(Data records begins)

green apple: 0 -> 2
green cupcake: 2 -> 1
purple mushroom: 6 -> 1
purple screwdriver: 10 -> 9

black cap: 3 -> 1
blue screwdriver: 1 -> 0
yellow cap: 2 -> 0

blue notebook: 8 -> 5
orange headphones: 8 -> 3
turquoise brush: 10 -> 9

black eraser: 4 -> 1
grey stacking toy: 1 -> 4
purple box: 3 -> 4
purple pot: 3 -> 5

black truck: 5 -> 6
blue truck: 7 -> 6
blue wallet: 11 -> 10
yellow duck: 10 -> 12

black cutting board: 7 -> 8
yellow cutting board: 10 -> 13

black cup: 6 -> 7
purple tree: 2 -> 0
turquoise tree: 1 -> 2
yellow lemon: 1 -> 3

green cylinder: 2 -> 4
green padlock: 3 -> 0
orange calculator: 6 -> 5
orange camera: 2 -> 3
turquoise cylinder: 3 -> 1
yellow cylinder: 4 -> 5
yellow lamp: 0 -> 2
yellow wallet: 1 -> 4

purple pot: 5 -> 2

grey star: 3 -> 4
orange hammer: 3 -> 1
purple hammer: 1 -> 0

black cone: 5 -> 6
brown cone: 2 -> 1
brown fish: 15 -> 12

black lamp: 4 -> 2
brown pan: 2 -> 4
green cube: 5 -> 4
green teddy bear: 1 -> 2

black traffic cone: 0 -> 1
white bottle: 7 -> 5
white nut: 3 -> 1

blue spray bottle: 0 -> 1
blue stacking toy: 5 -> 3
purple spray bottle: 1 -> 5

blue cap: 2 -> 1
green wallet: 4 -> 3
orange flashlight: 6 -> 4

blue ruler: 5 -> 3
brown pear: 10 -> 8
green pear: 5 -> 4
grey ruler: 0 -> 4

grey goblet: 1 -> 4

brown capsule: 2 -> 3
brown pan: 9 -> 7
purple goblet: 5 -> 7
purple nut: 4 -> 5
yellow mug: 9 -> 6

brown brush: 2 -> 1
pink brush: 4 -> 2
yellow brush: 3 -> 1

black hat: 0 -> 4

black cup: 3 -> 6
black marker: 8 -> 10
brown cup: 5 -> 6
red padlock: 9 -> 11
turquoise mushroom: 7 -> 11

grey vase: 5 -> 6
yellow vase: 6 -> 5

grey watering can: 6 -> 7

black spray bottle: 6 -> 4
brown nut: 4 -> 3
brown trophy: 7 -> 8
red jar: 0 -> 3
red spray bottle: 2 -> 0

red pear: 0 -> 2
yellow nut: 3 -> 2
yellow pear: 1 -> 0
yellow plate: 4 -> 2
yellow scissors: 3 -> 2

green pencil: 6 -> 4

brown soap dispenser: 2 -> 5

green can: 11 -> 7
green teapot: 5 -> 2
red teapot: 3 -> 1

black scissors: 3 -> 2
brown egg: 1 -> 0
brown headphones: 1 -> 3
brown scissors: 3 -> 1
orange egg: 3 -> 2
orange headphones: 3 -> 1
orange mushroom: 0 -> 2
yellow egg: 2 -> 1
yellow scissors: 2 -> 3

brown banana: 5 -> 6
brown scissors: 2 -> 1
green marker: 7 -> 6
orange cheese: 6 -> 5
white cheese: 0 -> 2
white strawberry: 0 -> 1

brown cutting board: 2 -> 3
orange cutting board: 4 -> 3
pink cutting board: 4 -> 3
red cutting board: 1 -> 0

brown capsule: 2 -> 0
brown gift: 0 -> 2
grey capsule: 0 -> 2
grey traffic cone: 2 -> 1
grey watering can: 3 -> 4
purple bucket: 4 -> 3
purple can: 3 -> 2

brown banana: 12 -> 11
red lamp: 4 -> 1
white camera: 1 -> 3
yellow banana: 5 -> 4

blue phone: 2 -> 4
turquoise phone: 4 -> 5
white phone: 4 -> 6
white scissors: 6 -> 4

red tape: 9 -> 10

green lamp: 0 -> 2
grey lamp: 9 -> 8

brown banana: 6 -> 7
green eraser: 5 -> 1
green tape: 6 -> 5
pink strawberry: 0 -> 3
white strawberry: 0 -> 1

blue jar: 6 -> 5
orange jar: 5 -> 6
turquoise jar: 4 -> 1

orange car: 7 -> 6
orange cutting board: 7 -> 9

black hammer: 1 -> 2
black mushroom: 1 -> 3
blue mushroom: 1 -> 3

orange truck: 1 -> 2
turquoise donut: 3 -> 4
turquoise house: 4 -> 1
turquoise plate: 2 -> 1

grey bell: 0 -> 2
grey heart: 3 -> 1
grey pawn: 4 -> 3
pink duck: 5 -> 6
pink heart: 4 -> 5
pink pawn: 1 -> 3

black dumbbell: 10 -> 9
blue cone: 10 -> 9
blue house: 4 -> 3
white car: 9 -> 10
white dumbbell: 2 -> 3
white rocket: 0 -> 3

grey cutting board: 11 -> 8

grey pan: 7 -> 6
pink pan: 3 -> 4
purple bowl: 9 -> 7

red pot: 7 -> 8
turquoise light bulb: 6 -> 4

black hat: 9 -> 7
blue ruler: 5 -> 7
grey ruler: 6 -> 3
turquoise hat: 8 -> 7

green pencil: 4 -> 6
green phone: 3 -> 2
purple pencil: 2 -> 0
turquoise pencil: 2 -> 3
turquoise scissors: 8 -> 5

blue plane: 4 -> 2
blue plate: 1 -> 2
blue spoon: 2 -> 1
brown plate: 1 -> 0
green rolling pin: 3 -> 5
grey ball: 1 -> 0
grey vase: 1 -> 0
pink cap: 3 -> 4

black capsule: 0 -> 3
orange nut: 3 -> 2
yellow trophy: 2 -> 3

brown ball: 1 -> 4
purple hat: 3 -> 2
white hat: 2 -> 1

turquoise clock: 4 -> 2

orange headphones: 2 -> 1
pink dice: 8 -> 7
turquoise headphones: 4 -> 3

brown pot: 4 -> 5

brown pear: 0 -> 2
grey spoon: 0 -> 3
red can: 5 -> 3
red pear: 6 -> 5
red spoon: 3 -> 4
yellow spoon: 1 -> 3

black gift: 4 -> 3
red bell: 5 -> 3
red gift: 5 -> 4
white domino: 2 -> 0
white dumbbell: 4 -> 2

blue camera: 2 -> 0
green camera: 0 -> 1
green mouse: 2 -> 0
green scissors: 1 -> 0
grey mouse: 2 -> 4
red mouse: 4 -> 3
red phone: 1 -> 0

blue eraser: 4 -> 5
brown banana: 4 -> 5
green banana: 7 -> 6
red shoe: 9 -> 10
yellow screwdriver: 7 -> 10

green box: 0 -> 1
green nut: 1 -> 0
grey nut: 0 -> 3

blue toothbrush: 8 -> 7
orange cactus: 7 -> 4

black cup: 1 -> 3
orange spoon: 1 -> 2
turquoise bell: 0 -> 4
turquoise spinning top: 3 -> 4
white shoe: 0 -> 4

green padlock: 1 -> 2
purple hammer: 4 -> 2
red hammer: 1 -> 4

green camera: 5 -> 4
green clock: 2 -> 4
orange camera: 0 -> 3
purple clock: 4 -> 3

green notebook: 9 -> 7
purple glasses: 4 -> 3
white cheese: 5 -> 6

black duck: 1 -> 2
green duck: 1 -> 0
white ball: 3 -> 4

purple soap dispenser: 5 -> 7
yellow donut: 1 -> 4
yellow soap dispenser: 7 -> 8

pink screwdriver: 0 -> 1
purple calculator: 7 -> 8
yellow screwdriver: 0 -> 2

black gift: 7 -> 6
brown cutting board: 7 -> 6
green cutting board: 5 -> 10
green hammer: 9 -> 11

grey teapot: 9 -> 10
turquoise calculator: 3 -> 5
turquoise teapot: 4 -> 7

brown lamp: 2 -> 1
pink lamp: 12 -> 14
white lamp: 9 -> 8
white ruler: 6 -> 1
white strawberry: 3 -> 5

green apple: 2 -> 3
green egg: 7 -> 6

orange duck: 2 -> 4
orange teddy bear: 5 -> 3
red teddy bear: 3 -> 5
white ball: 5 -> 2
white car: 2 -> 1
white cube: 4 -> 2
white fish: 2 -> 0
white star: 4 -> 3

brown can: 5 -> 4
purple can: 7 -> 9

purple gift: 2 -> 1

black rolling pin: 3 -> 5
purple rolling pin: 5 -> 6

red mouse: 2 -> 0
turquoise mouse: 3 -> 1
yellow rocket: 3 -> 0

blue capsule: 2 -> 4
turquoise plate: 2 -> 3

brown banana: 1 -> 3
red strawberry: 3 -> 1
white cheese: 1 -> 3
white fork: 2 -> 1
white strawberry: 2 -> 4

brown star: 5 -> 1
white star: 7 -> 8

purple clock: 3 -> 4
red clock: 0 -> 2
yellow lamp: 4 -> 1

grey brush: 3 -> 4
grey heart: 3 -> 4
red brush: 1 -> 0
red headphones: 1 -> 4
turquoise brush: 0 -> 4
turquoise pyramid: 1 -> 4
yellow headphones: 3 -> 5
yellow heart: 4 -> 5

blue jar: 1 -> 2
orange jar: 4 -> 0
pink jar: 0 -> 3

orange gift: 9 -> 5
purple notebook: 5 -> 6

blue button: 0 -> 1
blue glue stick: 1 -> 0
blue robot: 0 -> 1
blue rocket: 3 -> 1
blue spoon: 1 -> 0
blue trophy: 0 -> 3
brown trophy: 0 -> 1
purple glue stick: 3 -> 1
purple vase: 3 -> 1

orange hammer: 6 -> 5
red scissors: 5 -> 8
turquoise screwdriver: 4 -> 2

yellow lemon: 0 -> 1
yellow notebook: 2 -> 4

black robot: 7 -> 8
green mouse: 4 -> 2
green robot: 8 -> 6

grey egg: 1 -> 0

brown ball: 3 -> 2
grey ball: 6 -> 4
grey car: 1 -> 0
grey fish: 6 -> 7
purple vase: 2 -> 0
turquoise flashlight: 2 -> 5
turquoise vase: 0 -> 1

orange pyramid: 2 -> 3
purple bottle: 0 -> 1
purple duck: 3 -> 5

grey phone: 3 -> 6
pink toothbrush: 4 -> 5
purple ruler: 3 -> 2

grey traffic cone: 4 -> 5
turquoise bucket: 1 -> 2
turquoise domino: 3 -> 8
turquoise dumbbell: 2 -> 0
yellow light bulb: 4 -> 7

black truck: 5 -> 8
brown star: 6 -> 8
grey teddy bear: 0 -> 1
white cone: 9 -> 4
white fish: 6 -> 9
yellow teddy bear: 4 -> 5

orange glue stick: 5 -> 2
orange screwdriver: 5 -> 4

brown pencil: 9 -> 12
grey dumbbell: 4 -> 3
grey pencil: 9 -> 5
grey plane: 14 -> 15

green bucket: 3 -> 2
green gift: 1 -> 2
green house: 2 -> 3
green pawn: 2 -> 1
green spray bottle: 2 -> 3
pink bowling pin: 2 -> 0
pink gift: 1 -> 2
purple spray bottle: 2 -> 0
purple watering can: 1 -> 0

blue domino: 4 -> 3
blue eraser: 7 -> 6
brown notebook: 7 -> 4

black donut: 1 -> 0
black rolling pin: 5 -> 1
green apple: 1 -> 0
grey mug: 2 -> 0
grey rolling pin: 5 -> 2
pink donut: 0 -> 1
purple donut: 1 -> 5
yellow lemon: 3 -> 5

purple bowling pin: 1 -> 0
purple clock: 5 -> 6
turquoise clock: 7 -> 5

(Data records ends)

Exercise goal
Write out exactly the lines above from the line with "black cone: 5 -> 6" through the line with "turquoise jar: 4 -> 1", both of them included, and leave out all other lines.

Answer space
black cone: 5 -> 6
brown cone: 2 -> 1
brown fish: 15 -> 12

black lamp: 4 -> 2
brown pan: 2 -> 4
green cube: 5 -> 4
green teddy bear: 1 -> 2

black traffic cone: 0 -> 1
white bottle: 7 -> 5
white nut: 3 -> 1

blue spray bottle: 0 -> 1
blue stacking toy: 5 -> 3
purple spray bottle: 1 -> 5

blue cap: 2 -> 1
green wallet: 4 -> 3
orange flashlight: 6 -> 4

blue ruler: 5 -> 3
brown pear: 10 -> 8
green pear: 5 -> 4
grey ruler: 0 -> 4

grey goblet: 1 -> 4

brown capsule: 2 -> 3
brown pan: 9 -> 7
purple goblet: 5 -> 7
purple nut: 4 -> 5
yellow mug: 9 -> 6

brown brush: 2 -> 1
pink brush: 4 -> 2
yellow brush: 3 -> 1

black hat: 0 -> 4

black cup: 3 -> 6
black marker: 8 -> 10
brown cup: 5 -> 6
red padlock: 9 -> 11
turquoise mushroom: 7 -> 11

grey vase: 5 -> 6
yellow vase: 6 -> 5

grey watering can: 6 -> 7

black spray bottle: 6 -> 4
brown nut: 4 -> 3
brown trophy: 7 -> 8
red jar: 0 -> 3
red spray bottle: 2 -> 0

red pear: 0 -> 2
yellow nut: 3 -> 2
yellow pear: 1 -> 0
yellow plate: 4 -> 2
yellow scissors: 3 -> 2

green pencil: 6 -> 4

brown soap dispenser: 2 -> 5

green can: 11 -> 7
green teapot: 5 -> 2
red teapot: 3 -> 1

black scissors: 3 -> 2
brown egg: 1 -> 0
brown headphones: 1 -> 3
brown scissors: 3 -> 1
orange egg: 3 -> 2
orange headphones: 3 -> 1
orange mushroom: 0 -> 2
yellow egg: 2 -> 1
yellow scissors: 2 -> 3

brown banana: 5 -> 6
brown scissors: 2 -> 1
green marker: 7 -> 6
orange cheese: 6 -> 5
white cheese: 0 -> 2
white strawberry: 0 -> 1

brown cutting board: 2 -> 3
orange cutting board: 4 -> 3
pink cutting board: 4 -> 3
red cutting board: 1 -> 0

brown capsule: 2 -> 0
brown gift: 0 -> 2
grey capsule: 0 -> 2
grey traffic cone: 2 -> 1
grey watering can: 3 -> 4
purple bucket: 4 -> 3
purple can: 3 -> 2

brown banana: 12 -> 11
red lamp: 4 -> 1
white camera: 1 -> 3
yellow banana: 5 -> 4

blue phone: 2 -> 4
turquoise phone: 4 -> 5
white phone: 4 -> 6
white scissors: 6 -> 4

red tape: 9 -> 10

green lamp: 0 -> 2
grey lamp: 9 -> 8

brown banana: 6 -> 7
green eraser: 5 -> 1
green tape: 6 -> 5
pink strawberry: 0 -> 3
white strawberry: 0 -> 1

blue jar: 6 -> 5
orange jar: 5 -> 6
turquoise jar: 4 -> 1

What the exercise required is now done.